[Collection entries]
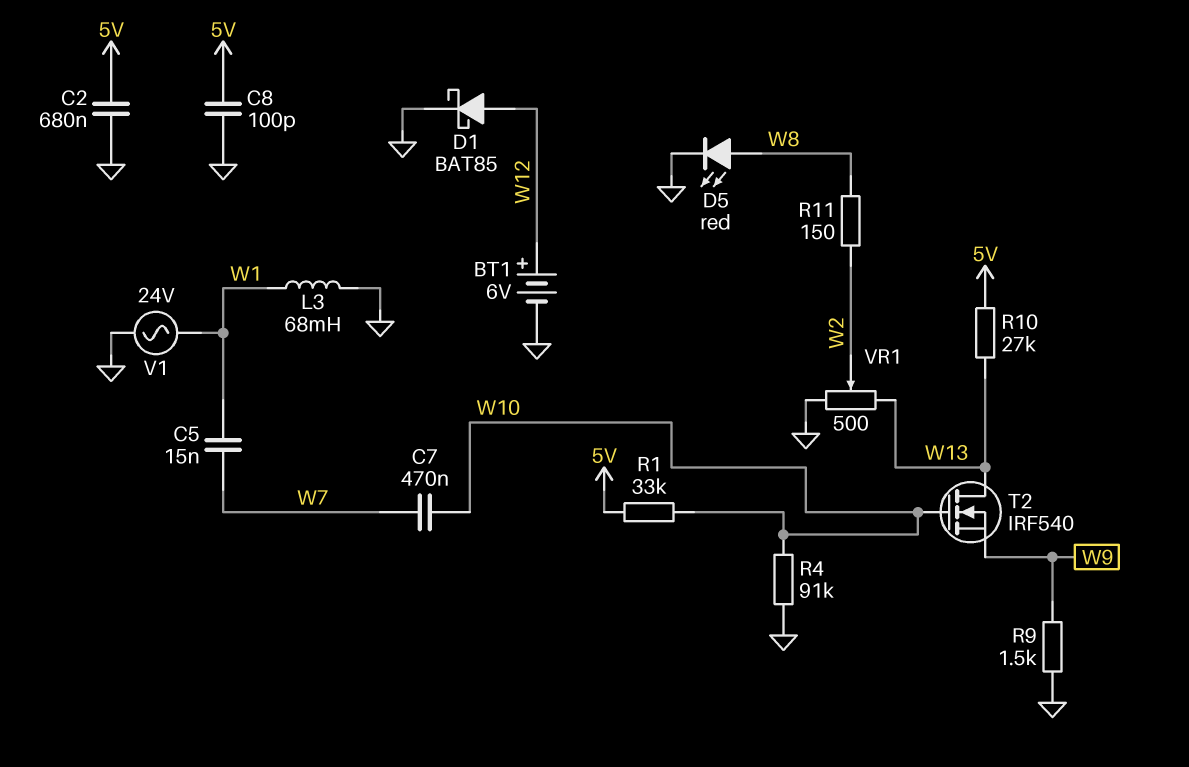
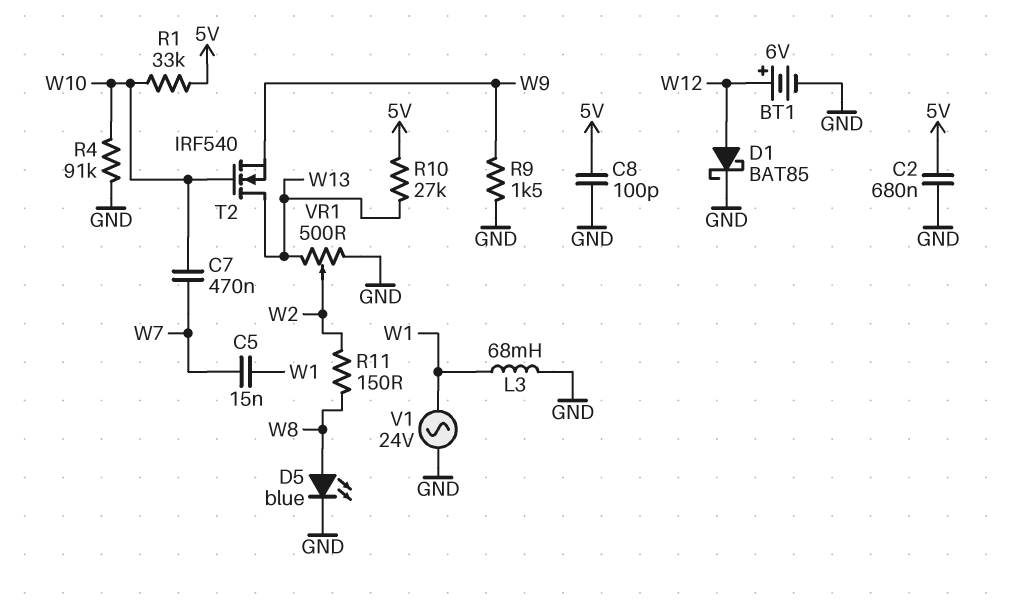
D5: LED red (A W8, K GND) -> LED blue (A W8, K GND)

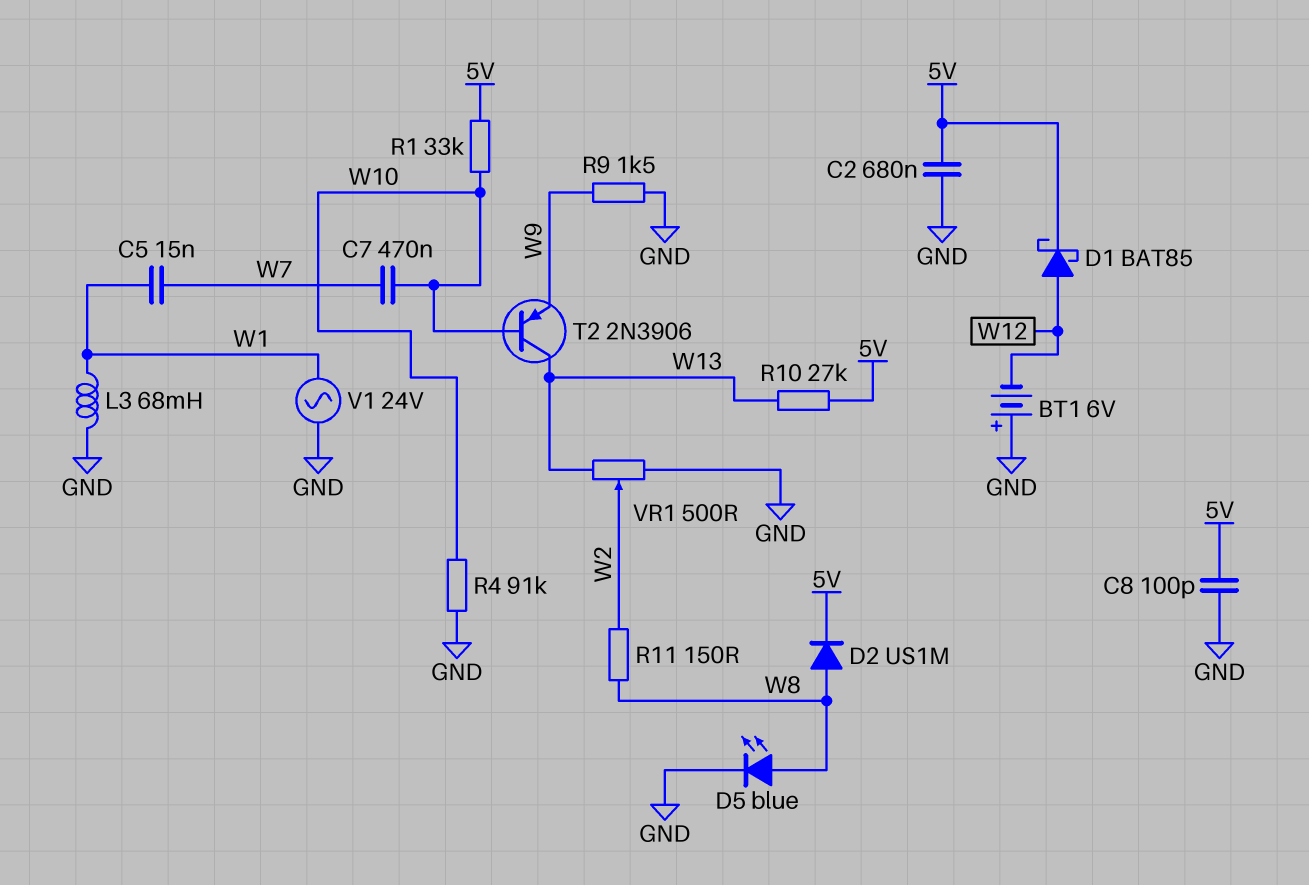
BT1: 6V (plus W12, minus GND) -> 6V (plus GND, minus W12)
D1: schottky BAT85 (A W12, K GND) -> schottky BAT85 (A W12, K 5V)
D2: none -> diode US1M (A W8, K 5V)
T2: NMOS IRF540 (G W10, D W13, S W9) -> PNP 2N3906 (B W10, C W13, E W9)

◆ **Problem to solve**
Where a line contains "BT1: 6V (plus", begin there and output each line through the end of the data above, exactly; give no other lines.

◆ **Exercise response**
BT1: 6V (plus W12, minus GND) -> 6V (plus GND, minus W12)
D1: schottky BAT85 (A W12, K GND) -> schottky BAT85 (A W12, K 5V)
D2: none -> diode US1M (A W8, K 5V)
T2: NMOS IRF540 (G W10, D W13, S W9) -> PNP 2N3906 (B W10, C W13, E W9)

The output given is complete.